Nothing but the lines from the one with "white nut [327,341,406,405]" through the last line of the data should be restated, each word for word.

========

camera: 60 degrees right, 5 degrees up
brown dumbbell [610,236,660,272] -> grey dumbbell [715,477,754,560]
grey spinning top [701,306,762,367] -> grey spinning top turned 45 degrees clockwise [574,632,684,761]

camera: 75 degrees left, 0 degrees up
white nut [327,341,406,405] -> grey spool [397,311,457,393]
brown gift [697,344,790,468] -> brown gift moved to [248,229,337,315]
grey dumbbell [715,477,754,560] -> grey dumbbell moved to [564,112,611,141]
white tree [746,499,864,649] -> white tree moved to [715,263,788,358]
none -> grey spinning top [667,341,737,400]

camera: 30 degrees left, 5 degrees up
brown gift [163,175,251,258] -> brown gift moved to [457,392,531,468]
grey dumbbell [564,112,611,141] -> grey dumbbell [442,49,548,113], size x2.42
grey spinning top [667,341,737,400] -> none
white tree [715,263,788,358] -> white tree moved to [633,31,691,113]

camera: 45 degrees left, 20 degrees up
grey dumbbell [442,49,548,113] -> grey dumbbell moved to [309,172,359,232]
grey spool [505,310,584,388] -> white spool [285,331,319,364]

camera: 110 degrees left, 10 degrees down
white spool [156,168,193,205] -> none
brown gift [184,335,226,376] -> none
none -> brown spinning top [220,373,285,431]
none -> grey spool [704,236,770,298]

========

### TASK SOLUTION
white nut [327,341,406,405] -> grey spool [397,311,457,393]
brown gift [697,344,790,468] -> brown gift moved to [248,229,337,315]
grey dumbbell [715,477,754,560] -> grey dumbbell moved to [564,112,611,141]
white tree [746,499,864,649] -> white tree moved to [715,263,788,358]
none -> grey spinning top [667,341,737,400]

camera: 30 degrees left, 5 degrees up
brown gift [163,175,251,258] -> brown gift moved to [457,392,531,468]
grey dumbbell [564,112,611,141] -> grey dumbbell [442,49,548,113], size x2.42
grey spinning top [667,341,737,400] -> none
white tree [715,263,788,358] -> white tree moved to [633,31,691,113]

camera: 45 degrees left, 20 degrees up
grey dumbbell [442,49,548,113] -> grey dumbbell moved to [309,172,359,232]
grey spool [505,310,584,388] -> white spool [285,331,319,364]

camera: 110 degrees left, 10 degrees down
white spool [156,168,193,205] -> none
brown gift [184,335,226,376] -> none
none -> brown spinning top [220,373,285,431]
none -> grey spool [704,236,770,298]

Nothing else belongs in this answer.